WHAT THE TASK ASKS.
Find the line with "camera: 85 degrees right, 0 degrees up". Repeat it and each line after it, exactly, down to the end of the records below.

DATASET ENTRIES.
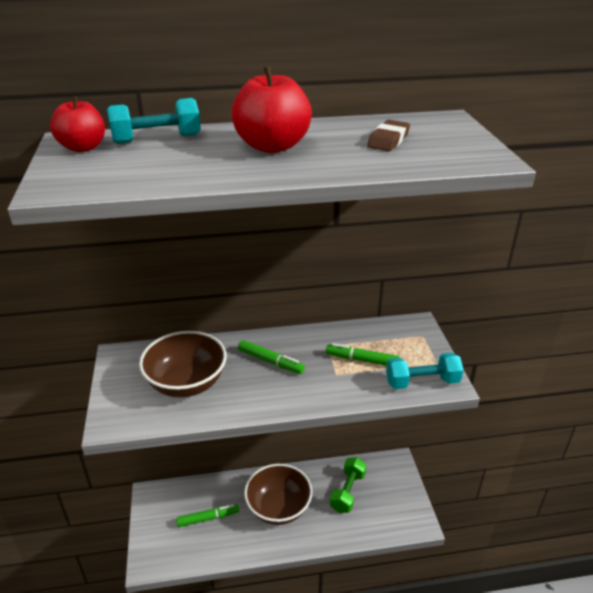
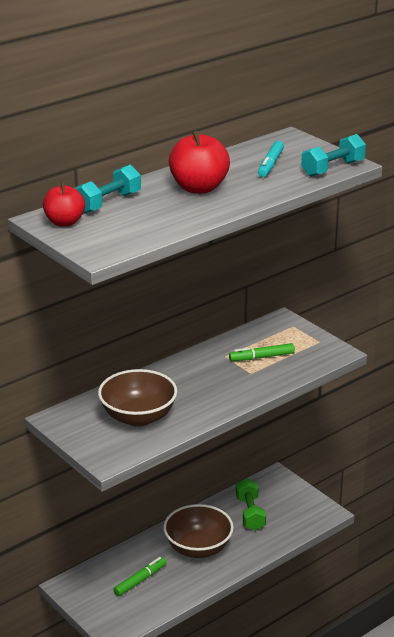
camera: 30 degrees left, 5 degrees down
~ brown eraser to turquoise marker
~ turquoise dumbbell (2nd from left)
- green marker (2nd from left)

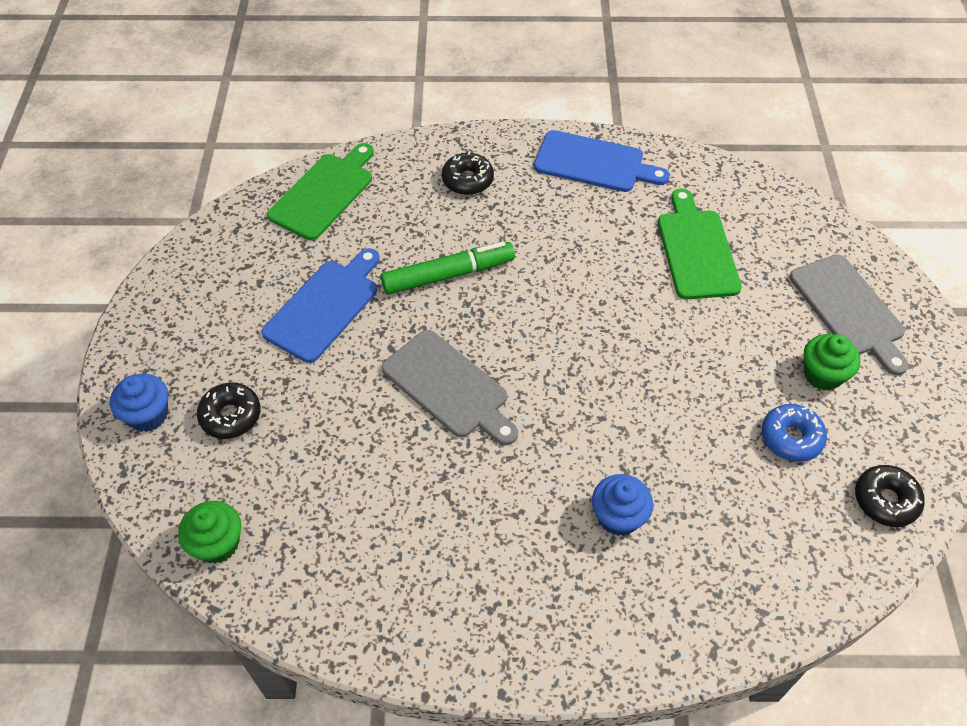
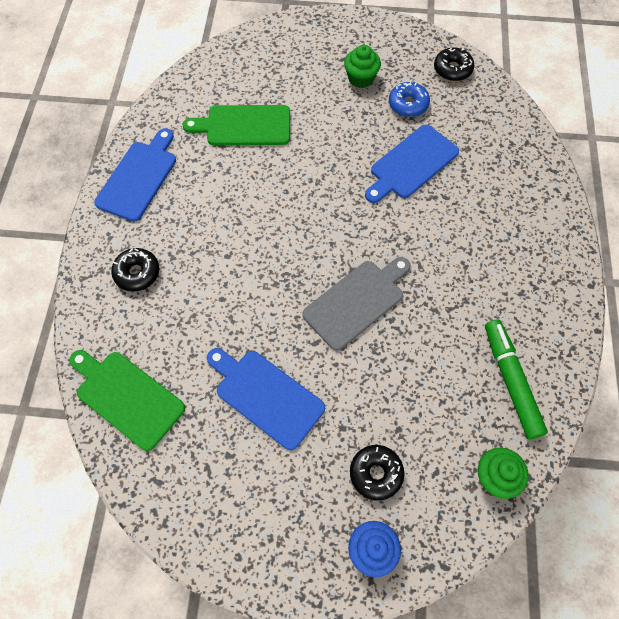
camera: 85 degrees left, 10 degrees up
+ blue cutting board (3rd from left)
~ green marker
- blue cupcake (2nd from left)
- grey cutting board (2nd from left)

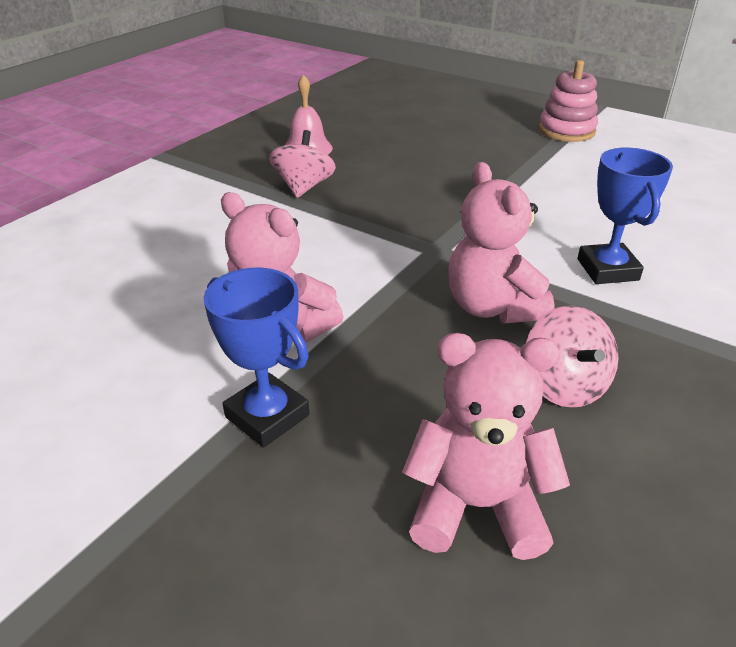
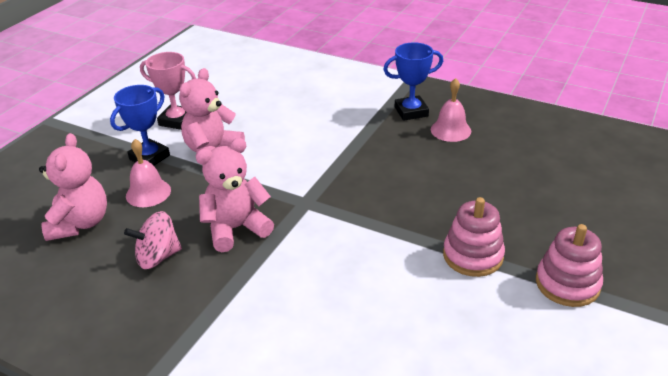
camera: 85 degrees right, 0 degrees up
+ pink bell (1st from left)
+ pink trophy
~ blue trophy (2nd from left)
+ pink stacking toy (1st from left)
- pink spinning top (1st from left)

RESULT OF THIS TASK.
camera: 85 degrees right, 0 degrees up
+ pink bell (1st from left)
+ pink trophy
~ blue trophy (2nd from left)
+ pink stacking toy (1st from left)
- pink spinning top (1st from left)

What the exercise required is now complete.